Colored object listings:

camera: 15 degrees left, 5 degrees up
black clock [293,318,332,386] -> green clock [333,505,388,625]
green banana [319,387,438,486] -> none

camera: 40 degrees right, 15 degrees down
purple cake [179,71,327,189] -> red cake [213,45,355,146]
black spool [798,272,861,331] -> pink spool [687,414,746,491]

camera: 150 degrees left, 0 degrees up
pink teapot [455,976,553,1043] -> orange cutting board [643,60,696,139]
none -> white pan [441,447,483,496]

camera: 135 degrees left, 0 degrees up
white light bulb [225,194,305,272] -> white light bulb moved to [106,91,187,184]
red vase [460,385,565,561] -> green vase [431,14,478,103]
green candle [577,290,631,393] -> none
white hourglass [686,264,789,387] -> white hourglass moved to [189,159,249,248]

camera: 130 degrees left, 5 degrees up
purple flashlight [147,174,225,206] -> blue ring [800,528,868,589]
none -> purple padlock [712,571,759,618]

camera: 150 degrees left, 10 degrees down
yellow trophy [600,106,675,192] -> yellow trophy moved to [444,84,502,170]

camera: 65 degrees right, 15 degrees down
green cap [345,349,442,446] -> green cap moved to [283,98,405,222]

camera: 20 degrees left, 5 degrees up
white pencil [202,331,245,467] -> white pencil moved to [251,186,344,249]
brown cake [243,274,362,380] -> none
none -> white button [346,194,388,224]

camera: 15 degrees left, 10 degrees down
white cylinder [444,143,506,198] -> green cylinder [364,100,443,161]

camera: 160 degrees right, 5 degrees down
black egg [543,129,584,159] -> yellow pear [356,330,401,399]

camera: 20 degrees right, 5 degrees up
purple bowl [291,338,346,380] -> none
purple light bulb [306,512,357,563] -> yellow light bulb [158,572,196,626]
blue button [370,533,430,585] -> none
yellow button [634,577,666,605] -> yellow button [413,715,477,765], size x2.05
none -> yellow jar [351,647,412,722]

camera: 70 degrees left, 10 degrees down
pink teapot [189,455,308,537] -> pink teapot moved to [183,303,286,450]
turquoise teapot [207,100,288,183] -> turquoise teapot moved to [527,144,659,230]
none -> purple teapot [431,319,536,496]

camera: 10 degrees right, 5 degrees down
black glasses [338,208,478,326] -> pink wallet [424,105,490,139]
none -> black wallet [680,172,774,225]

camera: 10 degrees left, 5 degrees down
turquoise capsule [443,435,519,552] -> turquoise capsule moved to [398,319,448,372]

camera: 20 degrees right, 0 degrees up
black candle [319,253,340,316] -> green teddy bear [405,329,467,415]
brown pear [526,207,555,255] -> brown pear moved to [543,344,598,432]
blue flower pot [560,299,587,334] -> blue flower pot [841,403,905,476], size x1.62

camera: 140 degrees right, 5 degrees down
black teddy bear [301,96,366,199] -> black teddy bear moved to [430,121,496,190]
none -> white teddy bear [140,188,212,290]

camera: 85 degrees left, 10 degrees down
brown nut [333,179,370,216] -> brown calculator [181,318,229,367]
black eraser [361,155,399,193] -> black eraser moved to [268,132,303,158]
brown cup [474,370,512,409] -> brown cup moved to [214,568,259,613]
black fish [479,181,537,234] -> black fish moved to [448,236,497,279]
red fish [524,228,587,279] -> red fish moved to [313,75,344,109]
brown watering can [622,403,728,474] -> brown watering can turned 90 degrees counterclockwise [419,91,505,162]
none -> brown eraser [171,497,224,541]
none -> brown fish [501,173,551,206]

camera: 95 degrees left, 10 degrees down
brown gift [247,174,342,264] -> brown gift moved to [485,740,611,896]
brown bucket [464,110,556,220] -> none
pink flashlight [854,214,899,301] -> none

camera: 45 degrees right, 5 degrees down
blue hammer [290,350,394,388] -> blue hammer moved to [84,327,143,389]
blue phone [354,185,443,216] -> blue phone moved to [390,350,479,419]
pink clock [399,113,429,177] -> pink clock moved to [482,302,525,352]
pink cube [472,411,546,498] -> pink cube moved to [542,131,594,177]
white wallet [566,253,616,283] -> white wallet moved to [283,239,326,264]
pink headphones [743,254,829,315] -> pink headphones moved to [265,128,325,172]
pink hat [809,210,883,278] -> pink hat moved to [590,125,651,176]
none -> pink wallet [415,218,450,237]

Exercise prompt: Could you give the data again, word for word?

Exercise solution:
camera: 15 degrees left, 5 degrees up
black clock [293,318,332,386] -> green clock [333,505,388,625]
green banana [319,387,438,486] -> none

camera: 40 degrees right, 15 degrees down
purple cake [179,71,327,189] -> red cake [213,45,355,146]
black spool [798,272,861,331] -> pink spool [687,414,746,491]

camera: 150 degrees left, 0 degrees up
pink teapot [455,976,553,1043] -> orange cutting board [643,60,696,139]
none -> white pan [441,447,483,496]

camera: 135 degrees left, 0 degrees up
white light bulb [225,194,305,272] -> white light bulb moved to [106,91,187,184]
red vase [460,385,565,561] -> green vase [431,14,478,103]
green candle [577,290,631,393] -> none
white hourglass [686,264,789,387] -> white hourglass moved to [189,159,249,248]

camera: 130 degrees left, 5 degrees up
purple flashlight [147,174,225,206] -> blue ring [800,528,868,589]
none -> purple padlock [712,571,759,618]

camera: 150 degrees left, 10 degrees down
yellow trophy [600,106,675,192] -> yellow trophy moved to [444,84,502,170]

camera: 65 degrees right, 15 degrees down
green cap [345,349,442,446] -> green cap moved to [283,98,405,222]

camera: 20 degrees left, 5 degrees up
white pencil [202,331,245,467] -> white pencil moved to [251,186,344,249]
brown cake [243,274,362,380] -> none
none -> white button [346,194,388,224]

camera: 15 degrees left, 10 degrees down
white cylinder [444,143,506,198] -> green cylinder [364,100,443,161]

camera: 160 degrees right, 5 degrees down
black egg [543,129,584,159] -> yellow pear [356,330,401,399]

camera: 20 degrees right, 5 degrees up
purple bowl [291,338,346,380] -> none
purple light bulb [306,512,357,563] -> yellow light bulb [158,572,196,626]
blue button [370,533,430,585] -> none
yellow button [634,577,666,605] -> yellow button [413,715,477,765], size x2.05
none -> yellow jar [351,647,412,722]

camera: 70 degrees left, 10 degrees down
pink teapot [189,455,308,537] -> pink teapot moved to [183,303,286,450]
turquoise teapot [207,100,288,183] -> turquoise teapot moved to [527,144,659,230]
none -> purple teapot [431,319,536,496]

camera: 10 degrees right, 5 degrees down
black glasses [338,208,478,326] -> pink wallet [424,105,490,139]
none -> black wallet [680,172,774,225]

camera: 10 degrees left, 5 degrees down
turquoise capsule [443,435,519,552] -> turquoise capsule moved to [398,319,448,372]

camera: 20 degrees right, 0 degrees up
black candle [319,253,340,316] -> green teddy bear [405,329,467,415]
brown pear [526,207,555,255] -> brown pear moved to [543,344,598,432]
blue flower pot [560,299,587,334] -> blue flower pot [841,403,905,476], size x1.62

camera: 140 degrees right, 5 degrees down
black teddy bear [301,96,366,199] -> black teddy bear moved to [430,121,496,190]
none -> white teddy bear [140,188,212,290]

camera: 85 degrees left, 10 degrees down
brown nut [333,179,370,216] -> brown calculator [181,318,229,367]
black eraser [361,155,399,193] -> black eraser moved to [268,132,303,158]
brown cup [474,370,512,409] -> brown cup moved to [214,568,259,613]
black fish [479,181,537,234] -> black fish moved to [448,236,497,279]
red fish [524,228,587,279] -> red fish moved to [313,75,344,109]
brown watering can [622,403,728,474] -> brown watering can turned 90 degrees counterclockwise [419,91,505,162]
none -> brown eraser [171,497,224,541]
none -> brown fish [501,173,551,206]

camera: 95 degrees left, 10 degrees down
brown gift [247,174,342,264] -> brown gift moved to [485,740,611,896]
brown bucket [464,110,556,220] -> none
pink flashlight [854,214,899,301] -> none

camera: 45 degrees right, 5 degrees down
blue hammer [290,350,394,388] -> blue hammer moved to [84,327,143,389]
blue phone [354,185,443,216] -> blue phone moved to [390,350,479,419]
pink clock [399,113,429,177] -> pink clock moved to [482,302,525,352]
pink cube [472,411,546,498] -> pink cube moved to [542,131,594,177]
white wallet [566,253,616,283] -> white wallet moved to [283,239,326,264]
pink headphones [743,254,829,315] -> pink headphones moved to [265,128,325,172]
pink hat [809,210,883,278] -> pink hat moved to [590,125,651,176]
none -> pink wallet [415,218,450,237]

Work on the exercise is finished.